***** SOURCE DATA *****

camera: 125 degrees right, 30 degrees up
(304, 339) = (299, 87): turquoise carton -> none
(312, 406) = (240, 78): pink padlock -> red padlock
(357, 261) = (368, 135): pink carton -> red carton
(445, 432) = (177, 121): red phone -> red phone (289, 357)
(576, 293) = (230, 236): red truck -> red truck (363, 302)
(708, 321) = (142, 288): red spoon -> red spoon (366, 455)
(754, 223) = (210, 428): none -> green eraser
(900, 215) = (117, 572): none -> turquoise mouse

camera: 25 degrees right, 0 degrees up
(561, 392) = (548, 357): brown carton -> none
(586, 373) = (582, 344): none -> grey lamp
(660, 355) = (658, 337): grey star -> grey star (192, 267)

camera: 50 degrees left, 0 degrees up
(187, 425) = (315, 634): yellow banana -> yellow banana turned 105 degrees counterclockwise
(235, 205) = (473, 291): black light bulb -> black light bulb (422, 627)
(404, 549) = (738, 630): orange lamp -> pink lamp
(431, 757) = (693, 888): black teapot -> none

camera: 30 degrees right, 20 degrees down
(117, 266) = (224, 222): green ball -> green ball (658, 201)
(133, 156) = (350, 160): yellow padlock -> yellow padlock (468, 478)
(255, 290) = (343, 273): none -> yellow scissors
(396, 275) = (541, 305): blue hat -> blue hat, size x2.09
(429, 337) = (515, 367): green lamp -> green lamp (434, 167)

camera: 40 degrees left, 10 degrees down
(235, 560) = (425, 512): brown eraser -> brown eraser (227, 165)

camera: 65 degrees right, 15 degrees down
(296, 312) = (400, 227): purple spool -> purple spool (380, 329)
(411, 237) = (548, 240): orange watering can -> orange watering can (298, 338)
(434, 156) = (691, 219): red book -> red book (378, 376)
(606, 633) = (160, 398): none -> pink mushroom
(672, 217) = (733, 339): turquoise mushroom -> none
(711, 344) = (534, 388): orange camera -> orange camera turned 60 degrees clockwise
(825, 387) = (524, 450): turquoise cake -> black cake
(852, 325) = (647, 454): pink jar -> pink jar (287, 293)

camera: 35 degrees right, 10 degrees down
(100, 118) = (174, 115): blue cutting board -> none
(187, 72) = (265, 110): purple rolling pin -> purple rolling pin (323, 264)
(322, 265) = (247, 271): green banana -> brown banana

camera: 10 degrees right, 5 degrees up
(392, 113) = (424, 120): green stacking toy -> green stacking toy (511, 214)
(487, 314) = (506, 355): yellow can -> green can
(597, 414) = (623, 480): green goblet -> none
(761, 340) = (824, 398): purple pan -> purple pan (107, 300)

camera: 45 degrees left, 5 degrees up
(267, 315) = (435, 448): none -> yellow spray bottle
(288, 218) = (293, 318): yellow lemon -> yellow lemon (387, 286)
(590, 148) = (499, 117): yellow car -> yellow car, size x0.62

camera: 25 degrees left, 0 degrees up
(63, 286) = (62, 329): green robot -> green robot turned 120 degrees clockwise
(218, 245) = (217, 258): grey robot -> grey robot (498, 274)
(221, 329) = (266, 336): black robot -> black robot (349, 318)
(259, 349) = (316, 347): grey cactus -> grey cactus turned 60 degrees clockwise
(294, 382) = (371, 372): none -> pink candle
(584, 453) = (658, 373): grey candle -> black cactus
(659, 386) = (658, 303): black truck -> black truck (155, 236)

*****

## TASK TO CARRY OUT
Across the entries above, find each line with the word "left" and please copy it out.

## RESPONSE AREA
camera: 50 degrees left, 0 degrees up
camera: 40 degrees left, 10 degrees down
camera: 45 degrees left, 5 degrees up
camera: 25 degrees left, 0 degrees up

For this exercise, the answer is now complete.